## What you are asked to do
The answer must consist of each line of the records below that contains the string "nothing".
══ Material to process ══
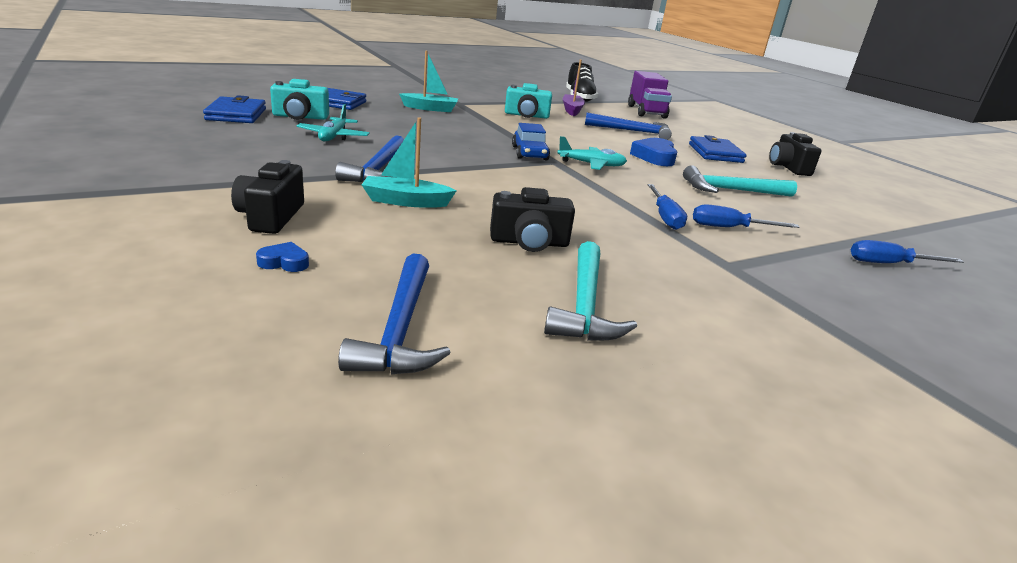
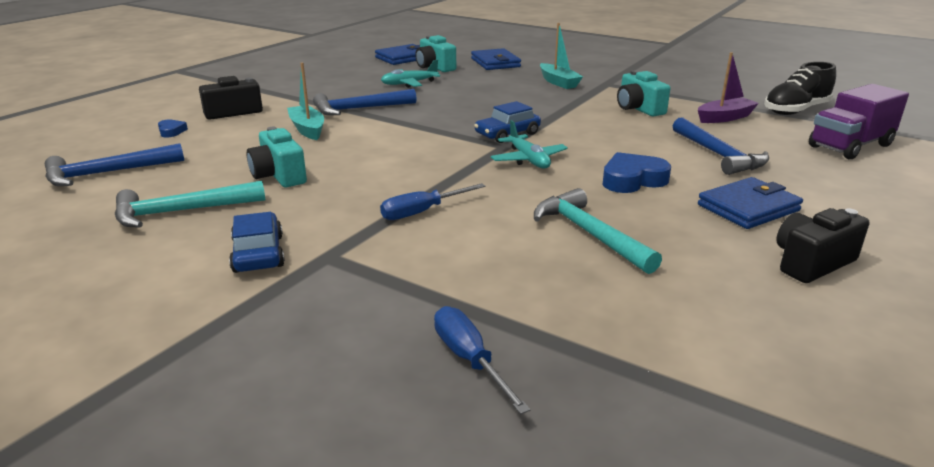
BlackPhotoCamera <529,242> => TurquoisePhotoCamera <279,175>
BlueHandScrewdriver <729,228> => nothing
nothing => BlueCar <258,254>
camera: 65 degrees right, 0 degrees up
═══
══ Material to process ══
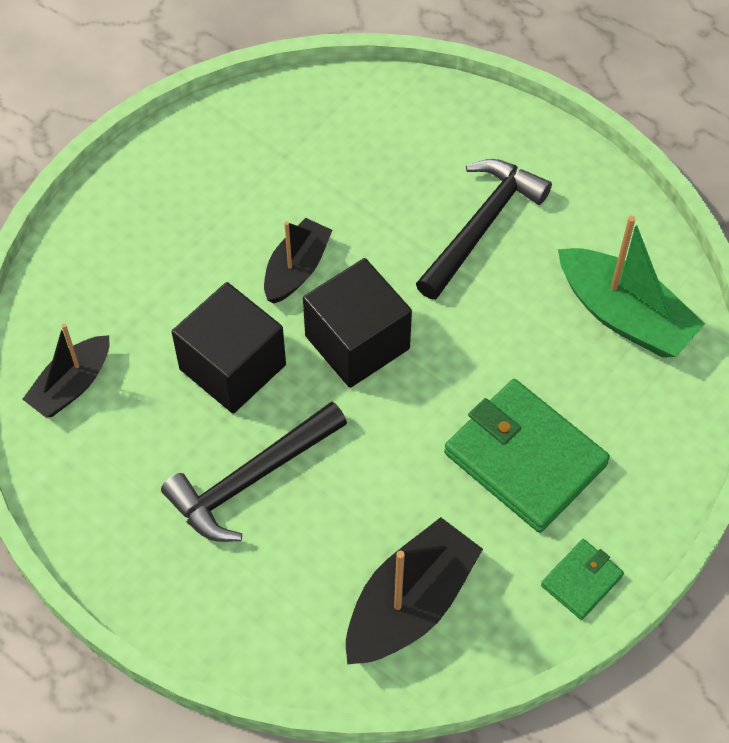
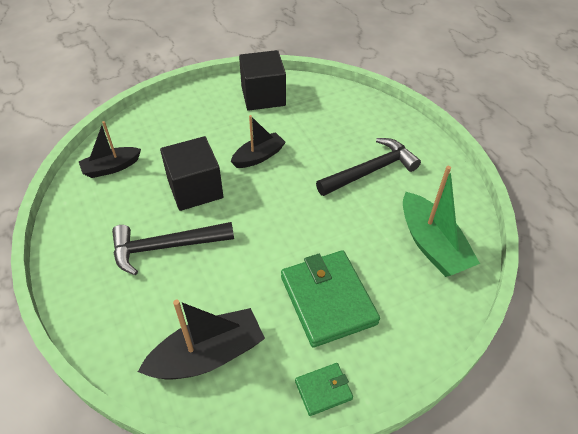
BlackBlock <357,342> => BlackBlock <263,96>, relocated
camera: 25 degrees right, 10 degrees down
═══
## The answer
BlueHandScrewdriver <729,228> => nothing
nothing => BlueCar <258,254>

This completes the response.